### SOURCE DATA
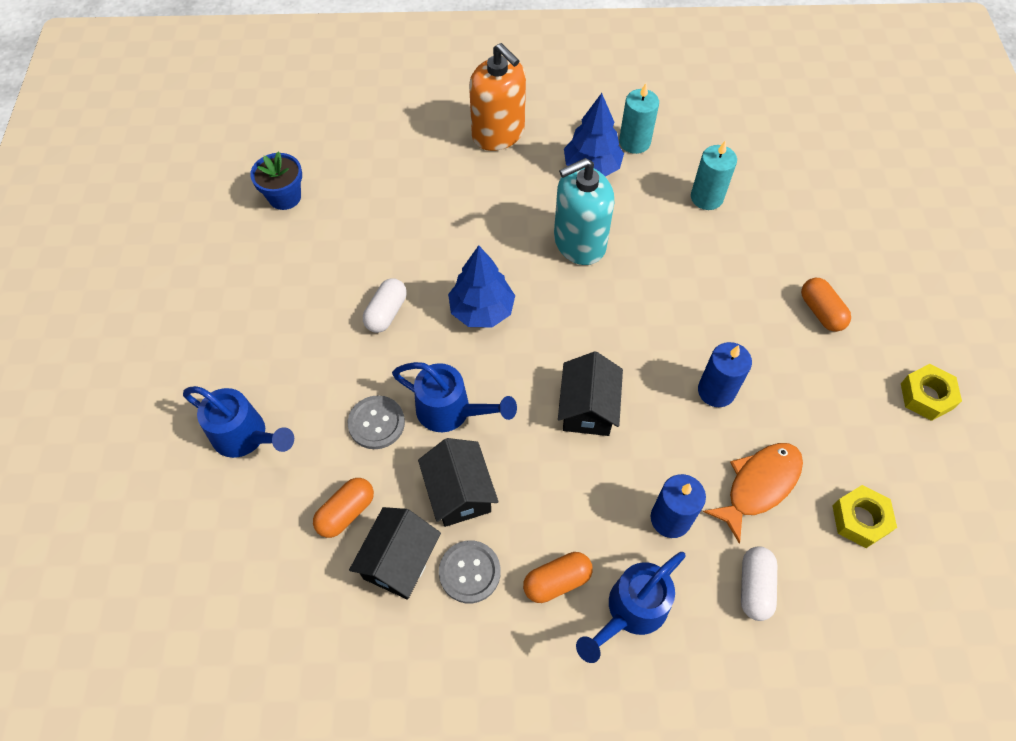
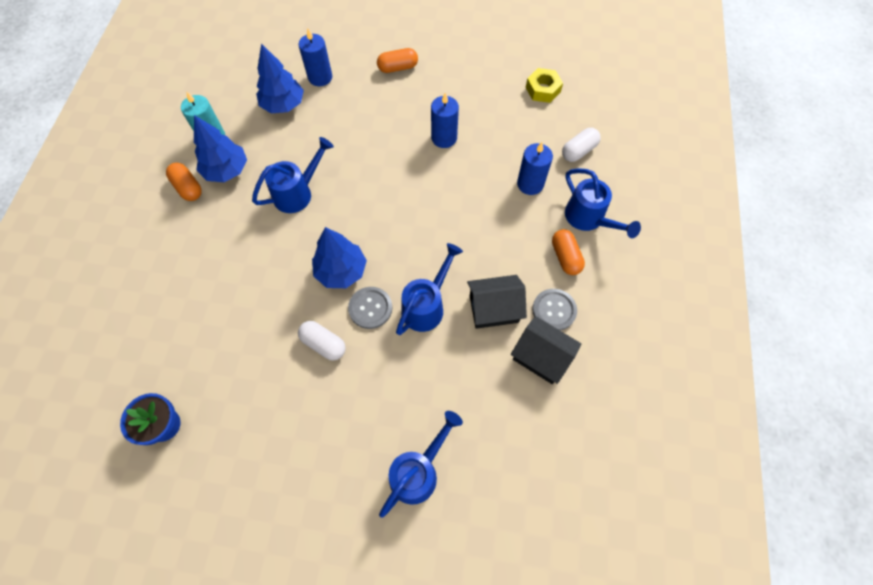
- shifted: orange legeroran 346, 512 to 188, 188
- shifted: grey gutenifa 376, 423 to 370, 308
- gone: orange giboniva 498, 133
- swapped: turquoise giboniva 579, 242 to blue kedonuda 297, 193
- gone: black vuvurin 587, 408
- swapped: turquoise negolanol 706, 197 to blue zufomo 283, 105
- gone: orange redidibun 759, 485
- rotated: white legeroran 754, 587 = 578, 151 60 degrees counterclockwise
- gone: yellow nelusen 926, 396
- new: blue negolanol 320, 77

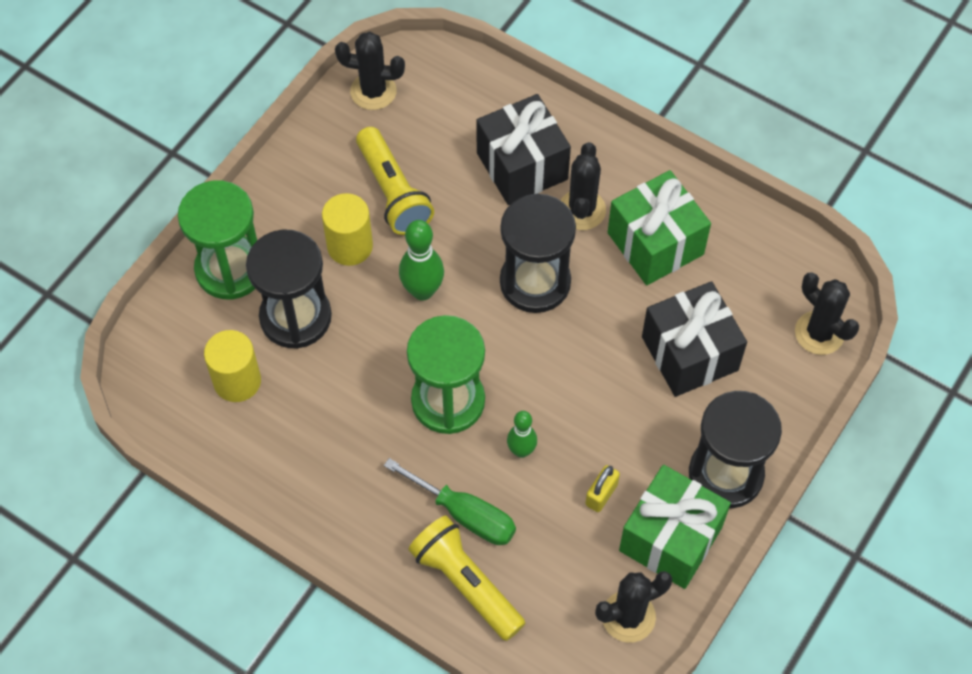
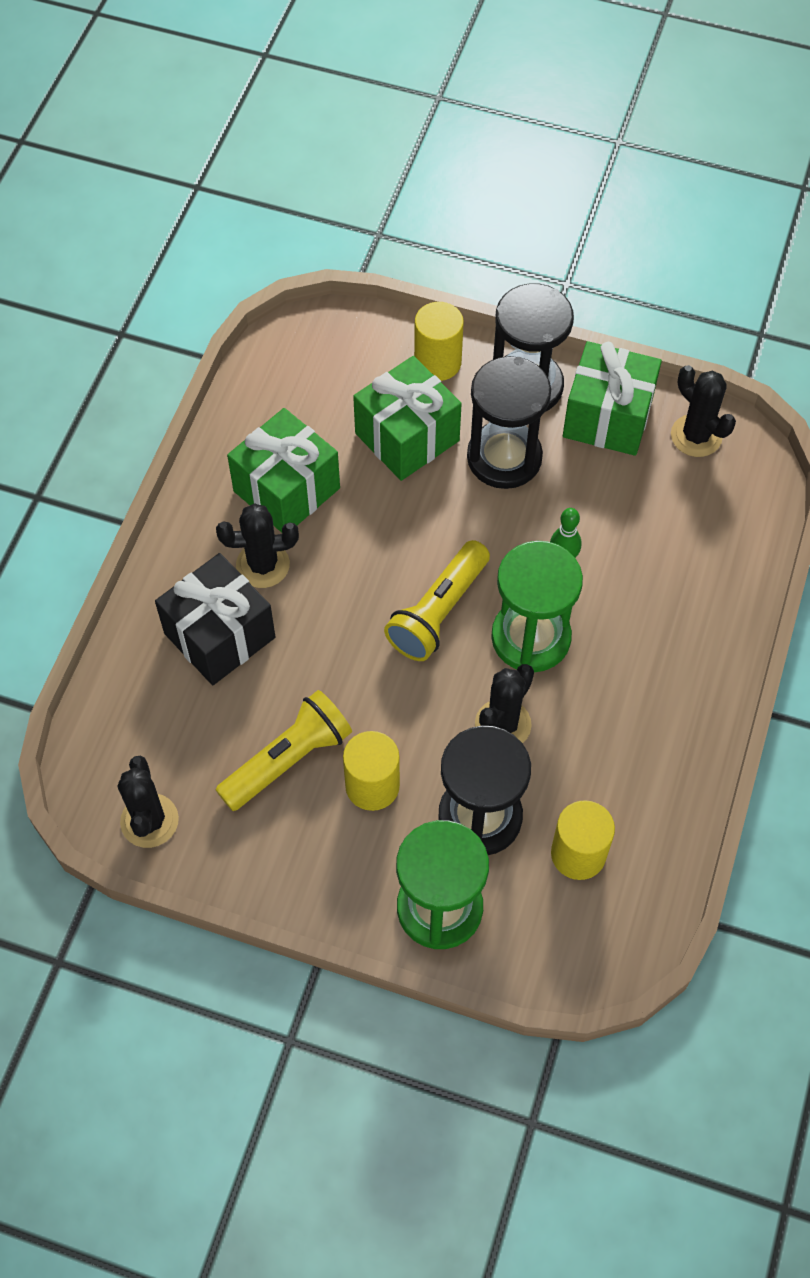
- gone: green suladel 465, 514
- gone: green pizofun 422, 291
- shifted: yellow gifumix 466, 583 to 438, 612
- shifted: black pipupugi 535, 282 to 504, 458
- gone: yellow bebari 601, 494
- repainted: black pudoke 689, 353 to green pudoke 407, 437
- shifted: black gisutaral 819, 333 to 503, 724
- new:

...

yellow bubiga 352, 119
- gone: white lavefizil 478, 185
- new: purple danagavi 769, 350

### EXERCISE PROMPT
Scan the listing for the string "turquoise". Copy each line that has it.

### EXERCISE RESPONSE
- swapped: turquoise giboniva 579, 242 to blue kedonuda 297, 193
- swapped: turquoise negolanol 706, 197 to blue zufomo 283, 105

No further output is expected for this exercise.